### [Work request]
Set down each line of the material that follows exactly, and leave its pictures out.

::::::::::

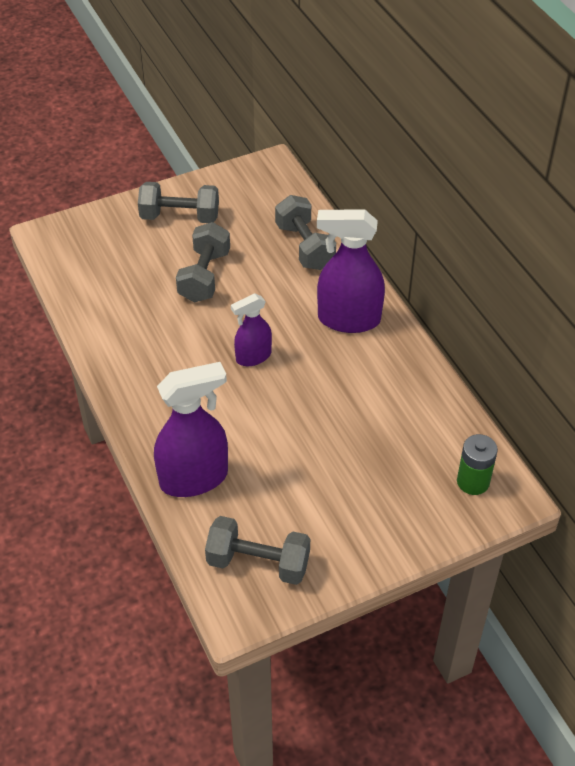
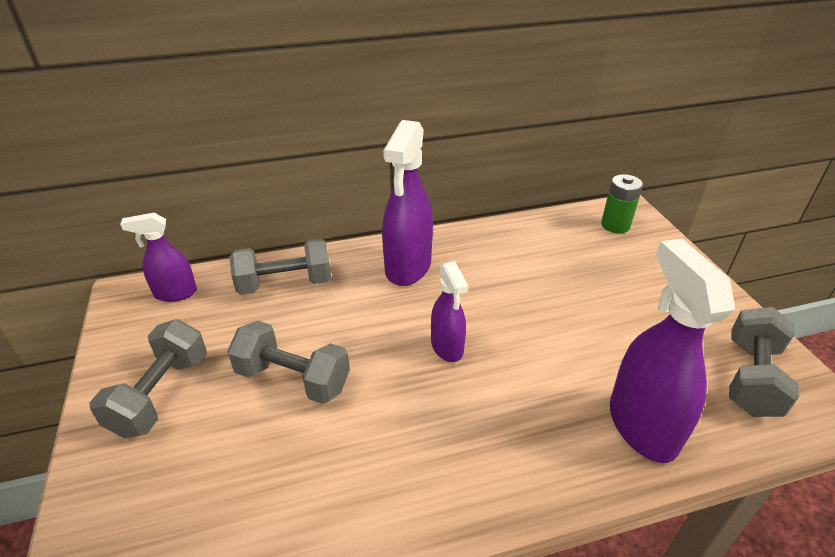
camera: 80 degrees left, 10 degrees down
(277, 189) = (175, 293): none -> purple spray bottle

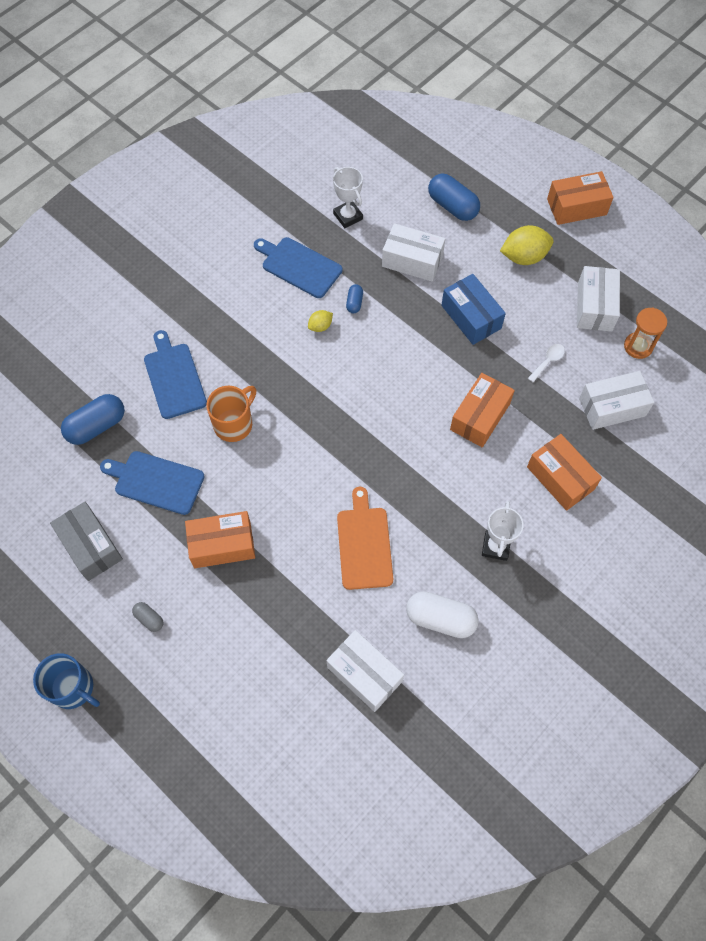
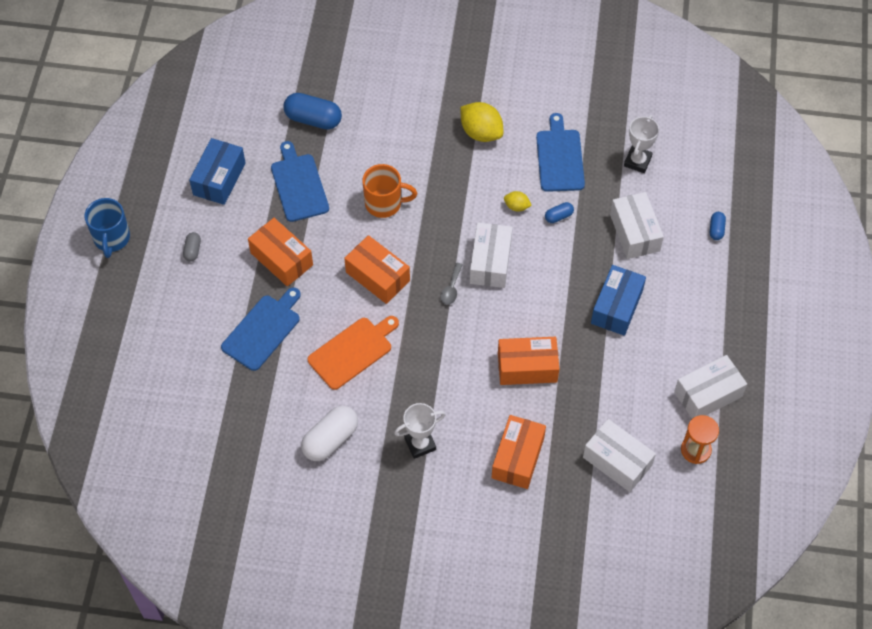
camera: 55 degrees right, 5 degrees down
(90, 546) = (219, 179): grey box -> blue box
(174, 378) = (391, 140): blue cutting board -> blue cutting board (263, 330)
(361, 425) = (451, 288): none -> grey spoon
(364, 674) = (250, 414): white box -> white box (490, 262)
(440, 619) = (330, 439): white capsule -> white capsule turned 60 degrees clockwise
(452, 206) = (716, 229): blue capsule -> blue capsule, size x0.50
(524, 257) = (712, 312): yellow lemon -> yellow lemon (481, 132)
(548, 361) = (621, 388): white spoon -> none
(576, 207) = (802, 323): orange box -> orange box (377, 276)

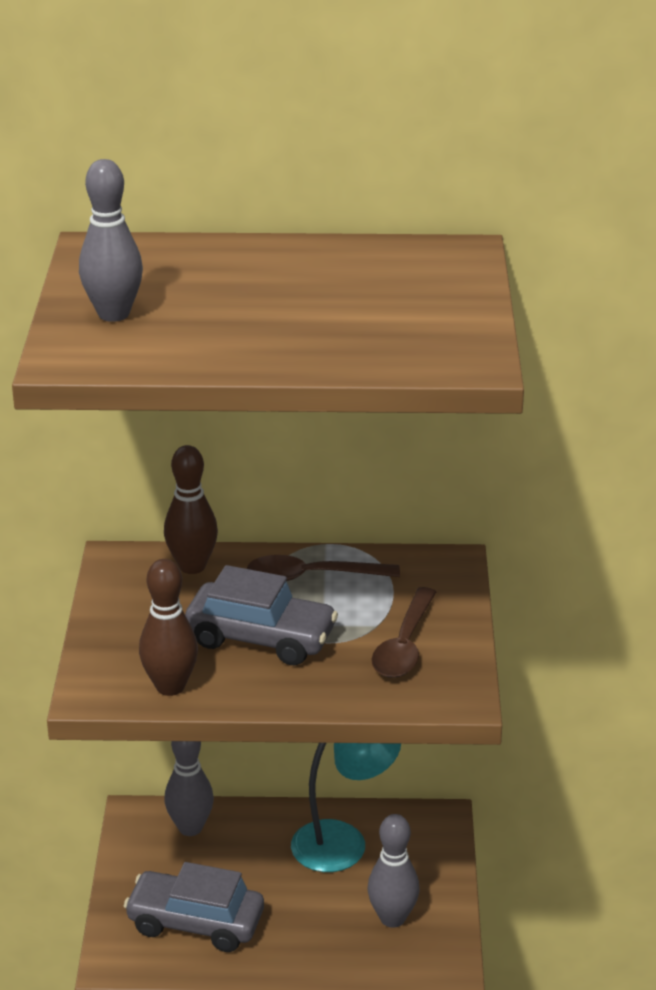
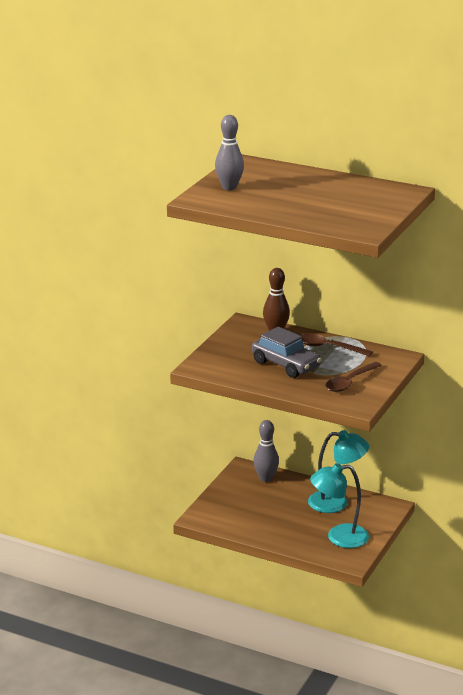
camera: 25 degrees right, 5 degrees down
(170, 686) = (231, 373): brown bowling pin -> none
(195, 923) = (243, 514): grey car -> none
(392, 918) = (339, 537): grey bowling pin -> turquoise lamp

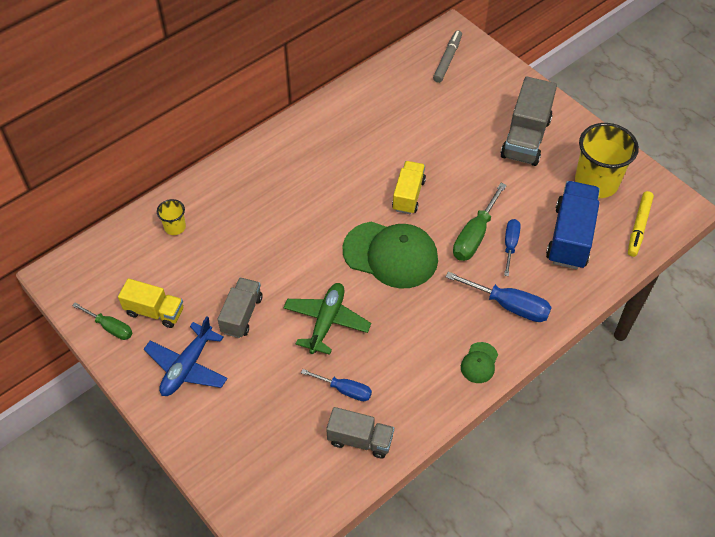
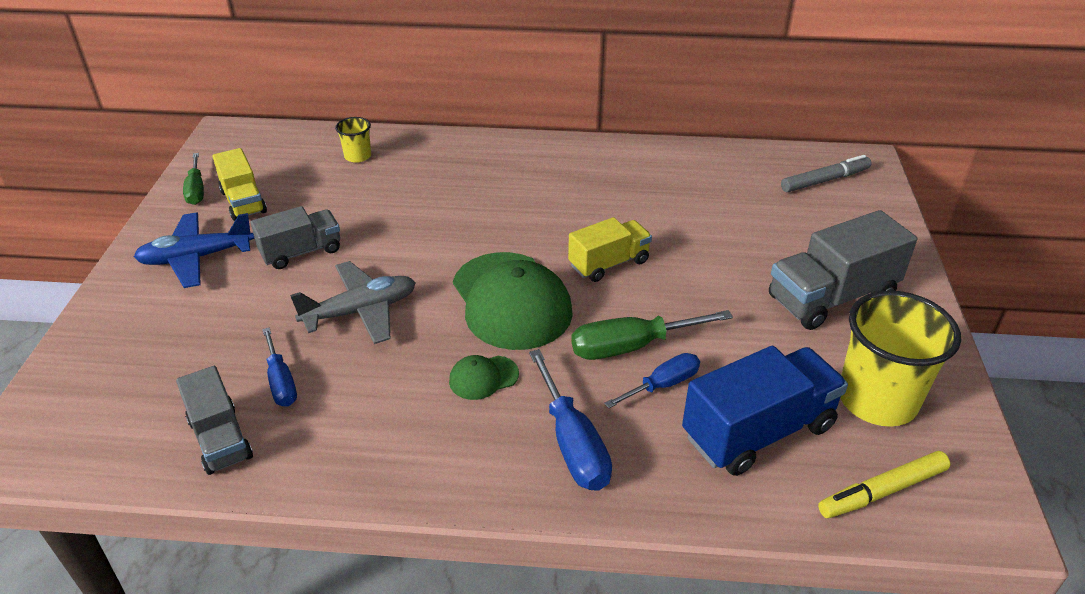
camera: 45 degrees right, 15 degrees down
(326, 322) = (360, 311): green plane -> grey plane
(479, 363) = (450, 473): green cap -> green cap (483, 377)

::::::::::

### [Exercise output]
camera: 80 degrees left, 10 degrees down
(277, 189) = (175, 293): none -> purple spray bottle

camera: 55 degrees right, 5 degrees down
(90, 546) = (219, 179): grey box -> blue box
(174, 378) = (391, 140): blue cutting board -> blue cutting board (263, 330)
(361, 425) = (451, 288): none -> grey spoon
(364, 674) = (250, 414): white box -> white box (490, 262)
(440, 619) = (330, 439): white capsule -> white capsule turned 60 degrees clockwise
(452, 206) = (716, 229): blue capsule -> blue capsule, size x0.50
(524, 257) = (712, 312): yellow lemon -> yellow lemon (481, 132)
(548, 361) = (621, 388): white spoon -> none
(576, 207) = (802, 323): orange box -> orange box (377, 276)

camera: 25 degrees right, 5 degrees down
(170, 686) = (231, 373): brown bowling pin -> none
(195, 923) = (243, 514): grey car -> none
(392, 918) = (339, 537): grey bowling pin -> turquoise lamp

camera: 45 degrees right, 15 degrees down
(326, 322) = (360, 311): green plane -> grey plane
(479, 363) = (450, 473): green cap -> green cap (483, 377)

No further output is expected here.